#### What you have to do
The result should consist solely of the line containing "pink car [65,643,234,749]" and the lines that follow it below, each reproduced exactly, the last line included.

#### Coordinate-based object records
= Beginning of Section =

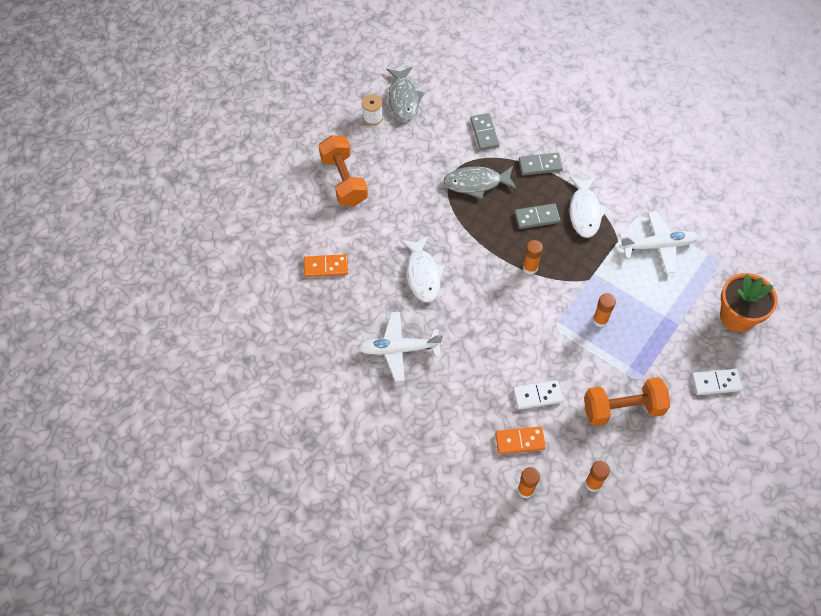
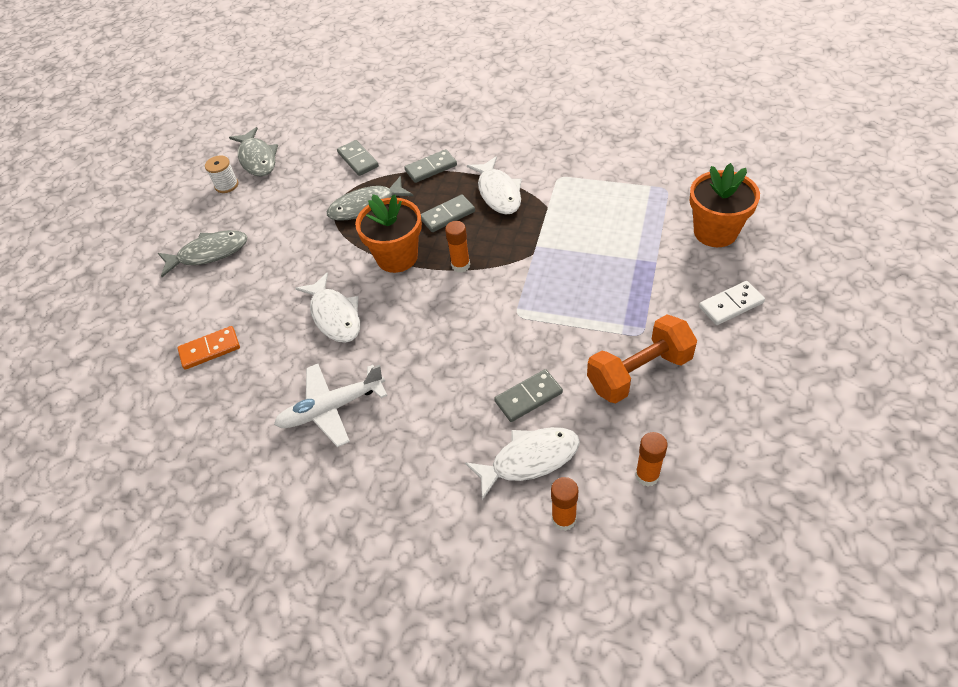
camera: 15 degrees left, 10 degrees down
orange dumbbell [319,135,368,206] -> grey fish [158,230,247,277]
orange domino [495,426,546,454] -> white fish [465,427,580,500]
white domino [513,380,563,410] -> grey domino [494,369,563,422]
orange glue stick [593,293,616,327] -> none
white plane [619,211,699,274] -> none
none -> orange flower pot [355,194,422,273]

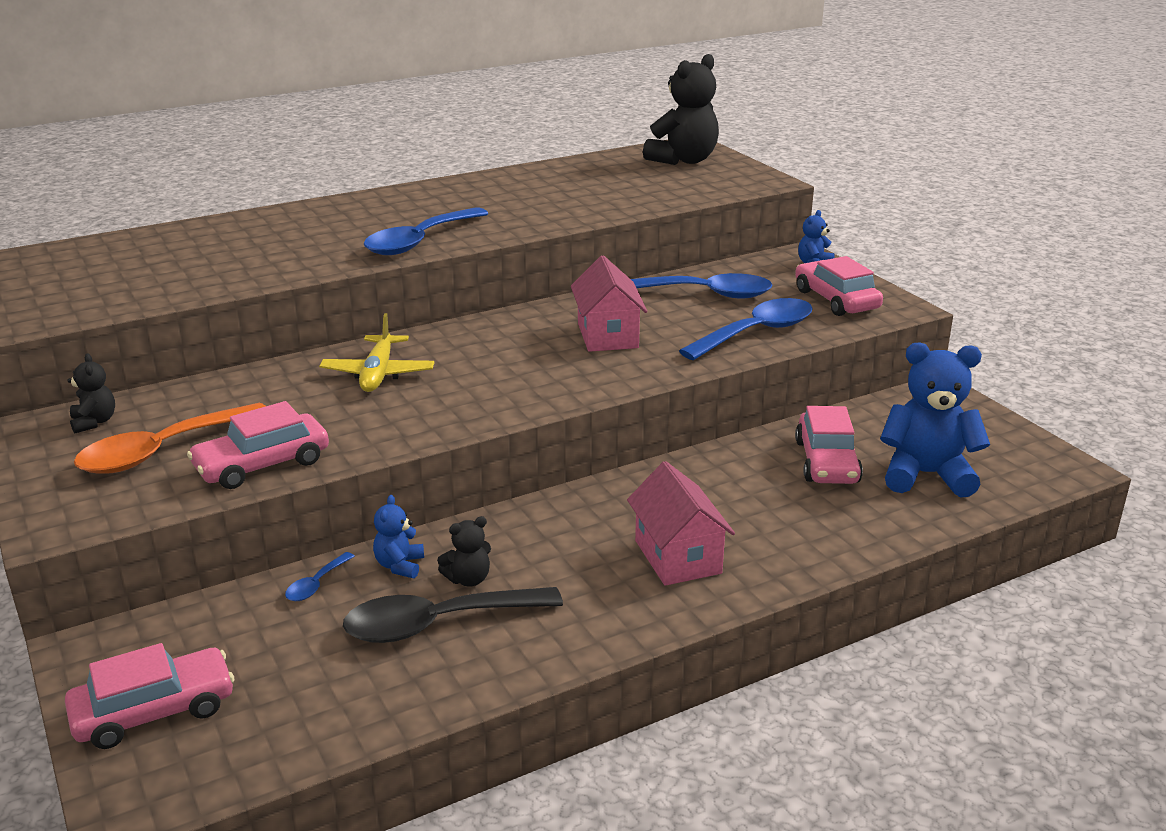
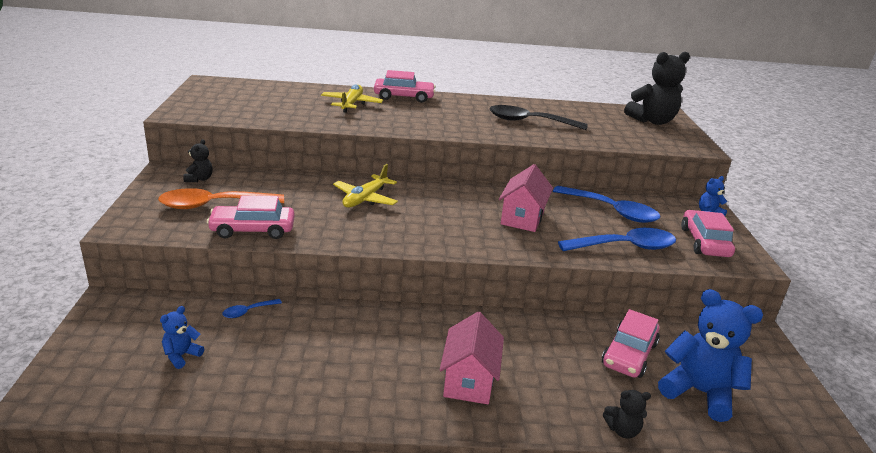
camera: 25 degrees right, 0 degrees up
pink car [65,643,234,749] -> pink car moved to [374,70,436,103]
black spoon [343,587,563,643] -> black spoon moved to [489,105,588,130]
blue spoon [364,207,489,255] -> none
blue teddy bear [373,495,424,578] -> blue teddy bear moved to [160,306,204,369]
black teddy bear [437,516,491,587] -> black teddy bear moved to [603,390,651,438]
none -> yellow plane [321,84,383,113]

= End of Section =

#### Task solution
pink car [65,643,234,749] -> pink car moved to [374,70,436,103]
black spoon [343,587,563,643] -> black spoon moved to [489,105,588,130]
blue spoon [364,207,489,255] -> none
blue teddy bear [373,495,424,578] -> blue teddy bear moved to [160,306,204,369]
black teddy bear [437,516,491,587] -> black teddy bear moved to [603,390,651,438]
none -> yellow plane [321,84,383,113]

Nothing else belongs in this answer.